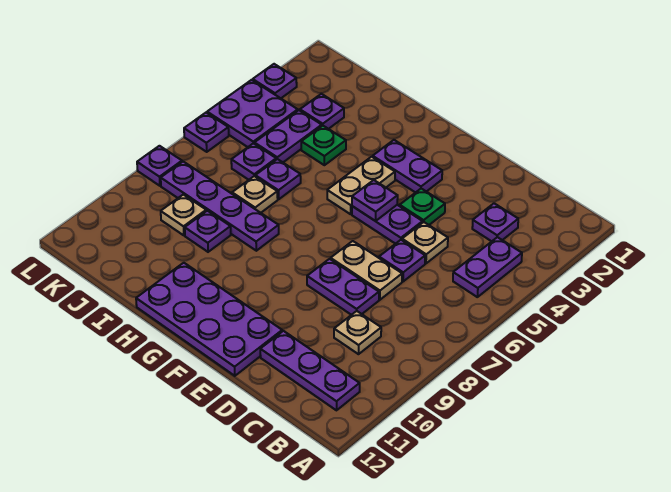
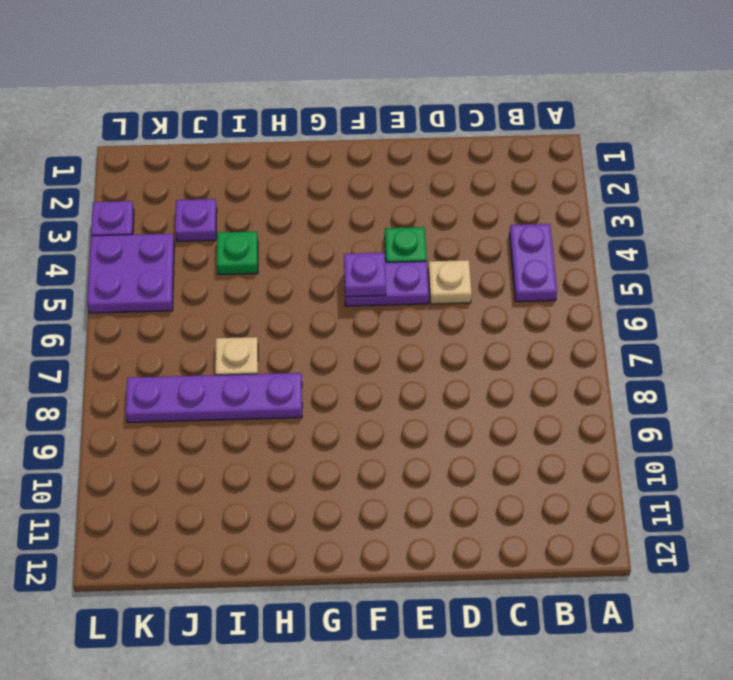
none -> purple plate B11:D11 level 1
none -> purple plate C3 level 1
none -> tan plate C9 level 1

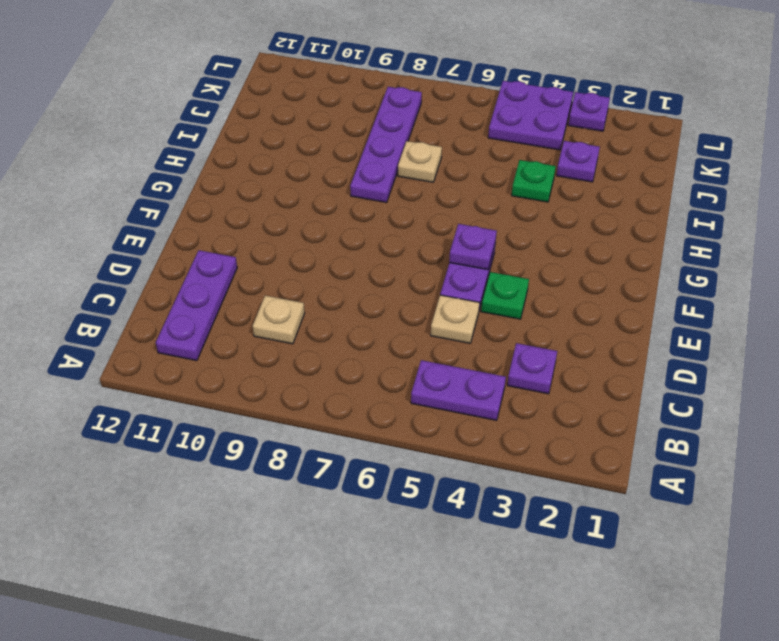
none -> purple plate D6 level 1
none -> tan plate D7:E7 level 1
none -> purple plate D8:E8 level 1

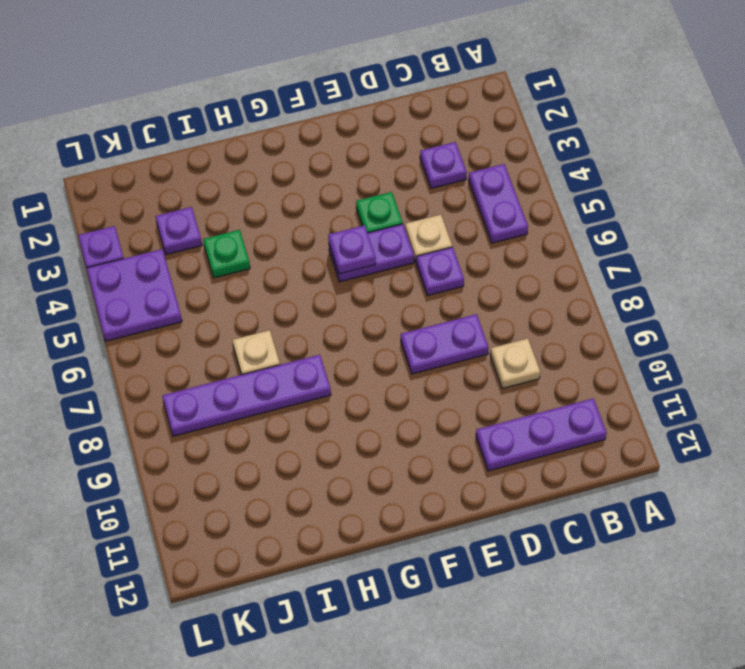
none -> tan plate D7:E7 level 1
none -> purple plate E11:H12 level 1
none -> purple plate F3:G3 level 1

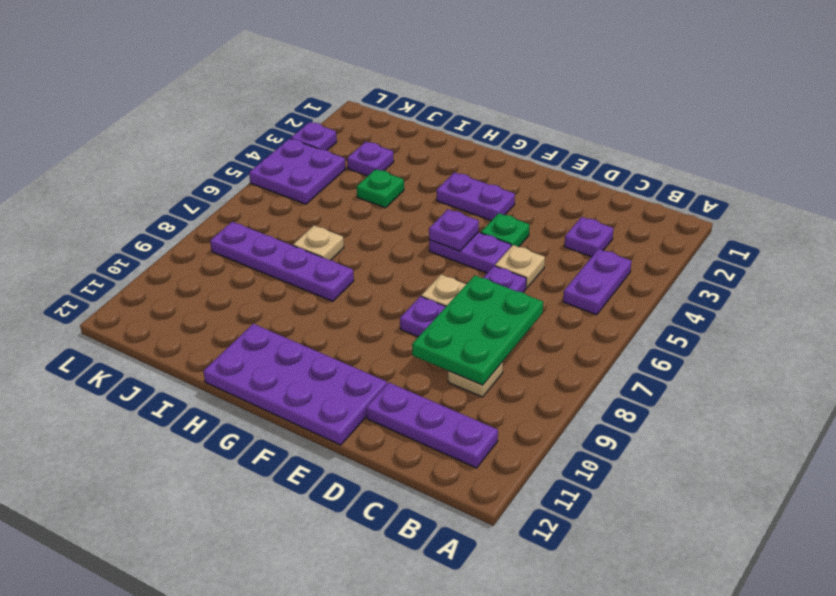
green plate C7:D9 level 2 -> none
none -> tan plate G4:G5 level 1
none -> purple plate I6 level 1
none -> purple plate I9 level 1

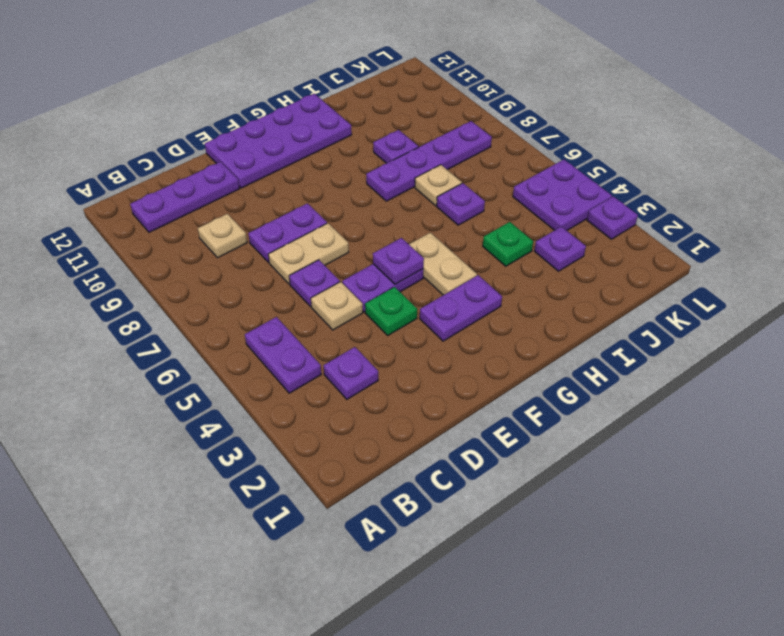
none -> purple plate J4:J5 level 1
none -> purple plate J6 level 1
none -> tan plate J9 level 1

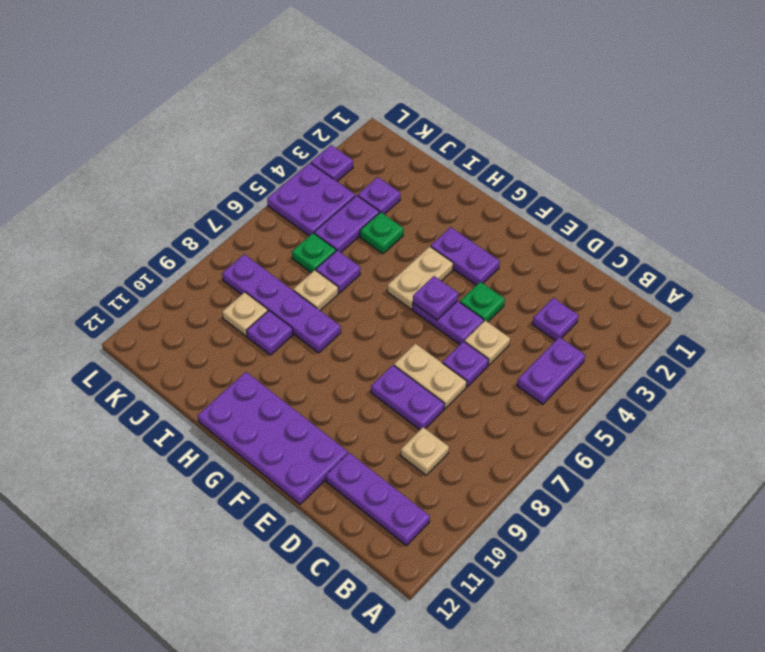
green plate J6 level 1 -> purple plate J6 level 1
none -> purple plate L6 level 1
none -> purple plate L8 level 1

◇ ◇ ◇ ◇

▶ [Try it]: Each line in the listing above that contains "green" should be copied.

▶ [Answer]:
green plate C7:D9 level 2 -> none
green plate J6 level 1 -> purple plate J6 level 1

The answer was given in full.